Look below for the line that contains "pink brick A1:B1", then copy it and each following line exactly, through and including the line that contains "pink slope C1:D2 level 1 top 1".

- _Data extracts_
*** Begin section ***

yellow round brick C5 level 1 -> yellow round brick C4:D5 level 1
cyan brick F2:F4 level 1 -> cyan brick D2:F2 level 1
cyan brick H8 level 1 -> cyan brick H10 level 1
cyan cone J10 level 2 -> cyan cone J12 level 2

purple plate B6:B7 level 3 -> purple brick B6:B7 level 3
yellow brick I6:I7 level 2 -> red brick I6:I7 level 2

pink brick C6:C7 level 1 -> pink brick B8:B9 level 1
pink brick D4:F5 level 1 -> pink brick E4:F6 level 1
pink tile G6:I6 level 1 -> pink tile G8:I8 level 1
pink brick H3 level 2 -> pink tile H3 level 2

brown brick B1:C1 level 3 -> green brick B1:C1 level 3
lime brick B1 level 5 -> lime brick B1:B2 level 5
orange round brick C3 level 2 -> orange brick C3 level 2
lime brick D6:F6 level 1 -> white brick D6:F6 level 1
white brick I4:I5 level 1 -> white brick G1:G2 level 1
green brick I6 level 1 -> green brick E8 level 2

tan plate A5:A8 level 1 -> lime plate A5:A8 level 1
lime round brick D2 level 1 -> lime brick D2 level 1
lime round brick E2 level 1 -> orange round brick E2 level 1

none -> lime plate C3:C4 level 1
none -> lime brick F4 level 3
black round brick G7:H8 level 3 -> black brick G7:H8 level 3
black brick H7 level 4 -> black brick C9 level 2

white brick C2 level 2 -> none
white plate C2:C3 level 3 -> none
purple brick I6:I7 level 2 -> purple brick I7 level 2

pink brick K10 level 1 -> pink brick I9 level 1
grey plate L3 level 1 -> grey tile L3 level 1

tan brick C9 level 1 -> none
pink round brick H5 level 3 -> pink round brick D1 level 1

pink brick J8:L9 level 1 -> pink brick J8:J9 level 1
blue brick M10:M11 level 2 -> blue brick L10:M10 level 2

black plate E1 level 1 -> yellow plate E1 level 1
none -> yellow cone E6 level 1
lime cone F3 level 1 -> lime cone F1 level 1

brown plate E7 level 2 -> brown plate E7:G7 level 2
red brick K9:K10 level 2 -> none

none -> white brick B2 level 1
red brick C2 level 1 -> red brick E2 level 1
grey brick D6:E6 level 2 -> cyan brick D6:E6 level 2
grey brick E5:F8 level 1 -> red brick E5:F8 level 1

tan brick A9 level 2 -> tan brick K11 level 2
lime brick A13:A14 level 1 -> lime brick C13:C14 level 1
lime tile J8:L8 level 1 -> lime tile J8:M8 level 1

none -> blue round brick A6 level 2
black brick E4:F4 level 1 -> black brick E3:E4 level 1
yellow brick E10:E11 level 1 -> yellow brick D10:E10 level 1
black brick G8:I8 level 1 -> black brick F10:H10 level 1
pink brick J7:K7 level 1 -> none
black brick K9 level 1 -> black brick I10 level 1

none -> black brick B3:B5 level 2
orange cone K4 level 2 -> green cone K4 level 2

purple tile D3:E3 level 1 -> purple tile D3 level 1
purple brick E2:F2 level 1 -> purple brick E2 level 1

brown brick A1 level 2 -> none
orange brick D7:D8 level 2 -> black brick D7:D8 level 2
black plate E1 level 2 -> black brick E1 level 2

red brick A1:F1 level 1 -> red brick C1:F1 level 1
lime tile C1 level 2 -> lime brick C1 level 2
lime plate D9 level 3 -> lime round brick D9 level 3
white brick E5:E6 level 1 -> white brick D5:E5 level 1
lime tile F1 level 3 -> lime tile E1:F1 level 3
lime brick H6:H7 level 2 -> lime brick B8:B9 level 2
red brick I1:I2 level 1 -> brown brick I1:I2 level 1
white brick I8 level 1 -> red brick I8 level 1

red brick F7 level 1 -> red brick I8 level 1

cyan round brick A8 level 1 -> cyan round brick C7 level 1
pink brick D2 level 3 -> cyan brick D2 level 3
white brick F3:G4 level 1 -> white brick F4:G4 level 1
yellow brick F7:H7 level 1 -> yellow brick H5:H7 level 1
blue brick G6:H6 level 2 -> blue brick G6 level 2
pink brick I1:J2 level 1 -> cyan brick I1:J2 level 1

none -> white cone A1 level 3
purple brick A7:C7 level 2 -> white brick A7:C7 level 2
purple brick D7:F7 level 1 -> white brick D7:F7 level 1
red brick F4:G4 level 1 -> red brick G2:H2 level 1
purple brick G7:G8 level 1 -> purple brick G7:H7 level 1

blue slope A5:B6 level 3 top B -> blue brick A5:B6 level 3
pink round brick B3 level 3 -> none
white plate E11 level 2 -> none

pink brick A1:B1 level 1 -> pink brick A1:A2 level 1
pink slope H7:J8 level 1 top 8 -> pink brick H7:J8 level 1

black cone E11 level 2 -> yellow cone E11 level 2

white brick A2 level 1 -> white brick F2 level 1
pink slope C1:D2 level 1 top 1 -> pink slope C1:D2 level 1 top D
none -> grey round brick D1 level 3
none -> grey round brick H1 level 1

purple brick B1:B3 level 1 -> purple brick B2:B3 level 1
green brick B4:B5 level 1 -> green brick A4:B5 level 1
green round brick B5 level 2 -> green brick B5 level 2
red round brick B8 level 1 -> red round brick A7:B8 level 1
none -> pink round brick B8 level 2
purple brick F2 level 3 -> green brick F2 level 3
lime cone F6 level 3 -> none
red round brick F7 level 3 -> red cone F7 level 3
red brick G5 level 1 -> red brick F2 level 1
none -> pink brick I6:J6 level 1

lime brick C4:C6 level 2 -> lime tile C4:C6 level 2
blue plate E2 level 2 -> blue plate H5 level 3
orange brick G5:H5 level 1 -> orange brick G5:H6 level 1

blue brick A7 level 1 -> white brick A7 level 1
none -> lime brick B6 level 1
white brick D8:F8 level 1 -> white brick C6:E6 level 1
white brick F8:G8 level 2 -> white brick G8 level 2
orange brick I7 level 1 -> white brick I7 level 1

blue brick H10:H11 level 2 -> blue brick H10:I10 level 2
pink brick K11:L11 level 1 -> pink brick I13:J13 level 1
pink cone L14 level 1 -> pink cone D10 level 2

*** End section ***

- _Reply to the exercise_
pink brick A1:B1 level 1 -> pink brick A1:A2 level 1
pink slope H7:J8 level 1 top 8 -> pink brick H7:J8 level 1

black cone E11 level 2 -> yellow cone E11 level 2

white brick A2 level 1 -> white brick F2 level 1
pink slope C1:D2 level 1 top 1 -> pink slope C1:D2 level 1 top D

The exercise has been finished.